→ Data shown:

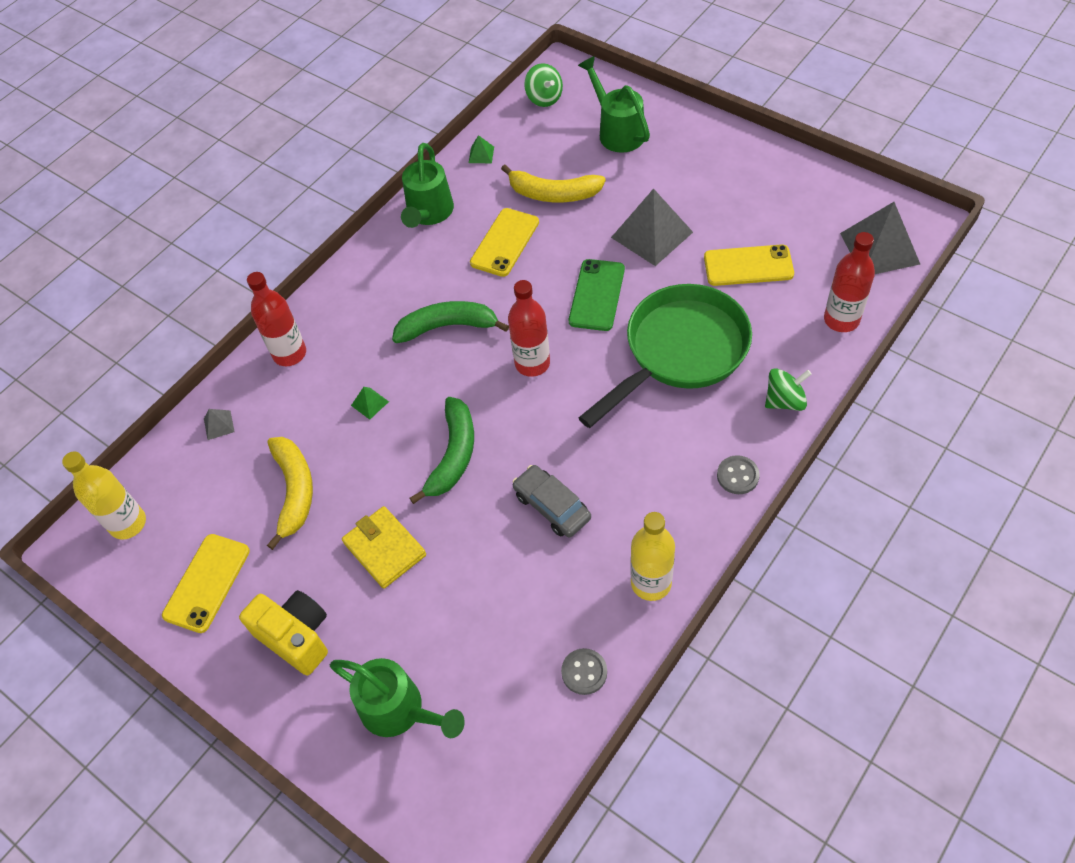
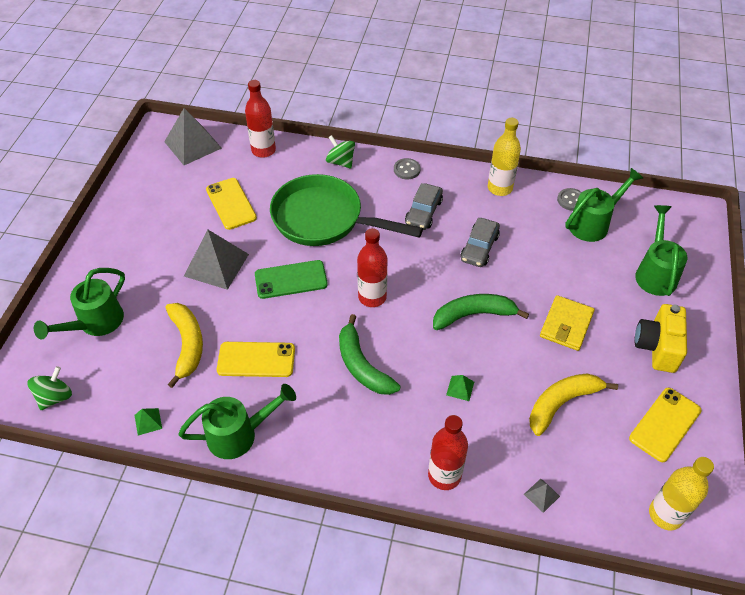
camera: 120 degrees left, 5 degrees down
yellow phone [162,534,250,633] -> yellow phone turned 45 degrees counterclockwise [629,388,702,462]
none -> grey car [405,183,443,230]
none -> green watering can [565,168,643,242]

==

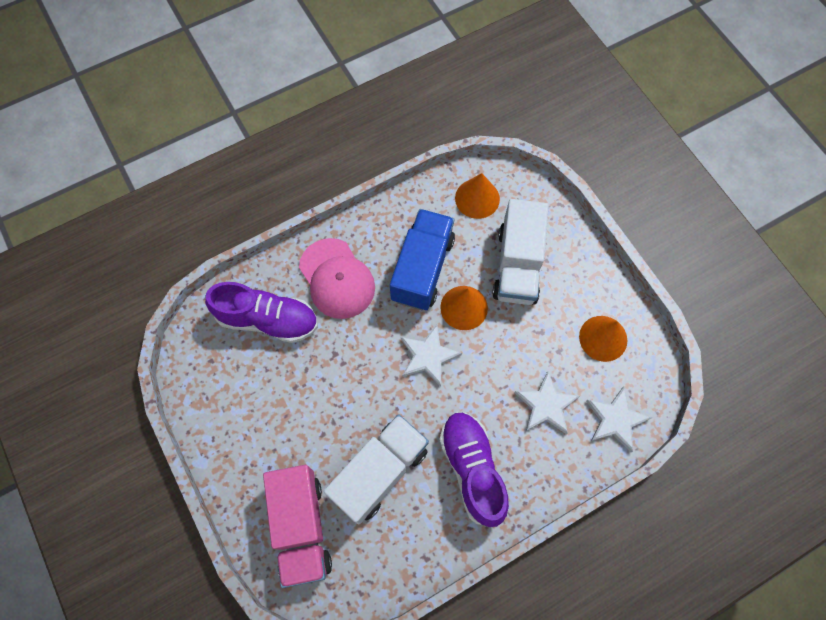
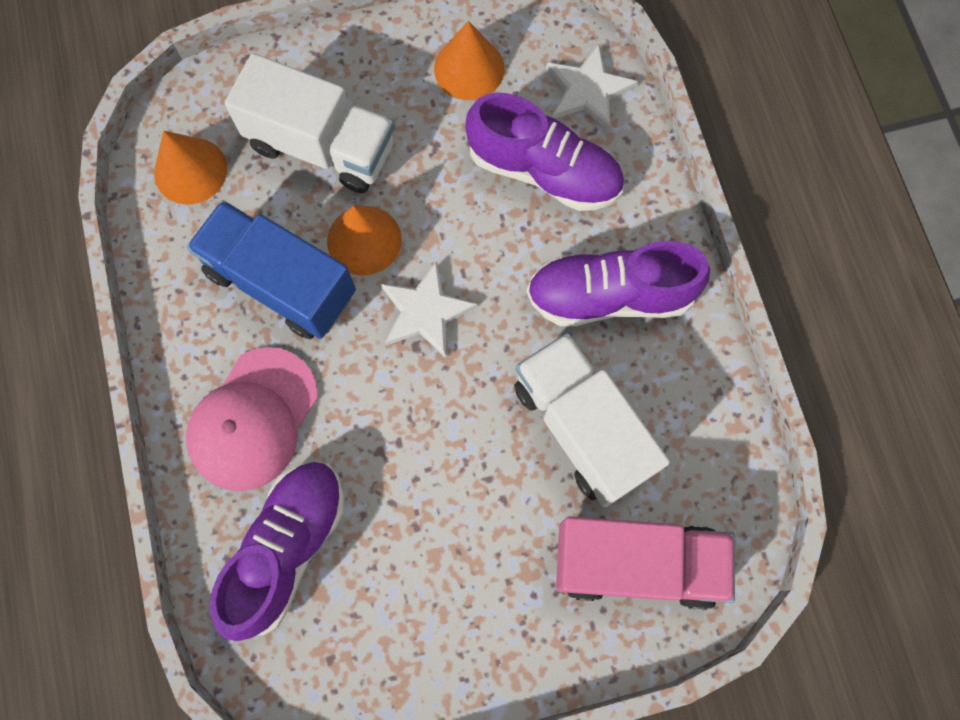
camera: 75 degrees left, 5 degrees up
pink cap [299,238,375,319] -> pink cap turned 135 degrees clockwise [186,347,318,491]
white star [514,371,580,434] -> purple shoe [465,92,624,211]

→ To do:
Your reply is to repeat, unchanged, the lines above running from the one with "none -> grey car [405,183,443,230]" up to and including the one with "none -> green watering can [565,168,643,242]".

→ Answer for the task:
none -> grey car [405,183,443,230]
none -> green watering can [565,168,643,242]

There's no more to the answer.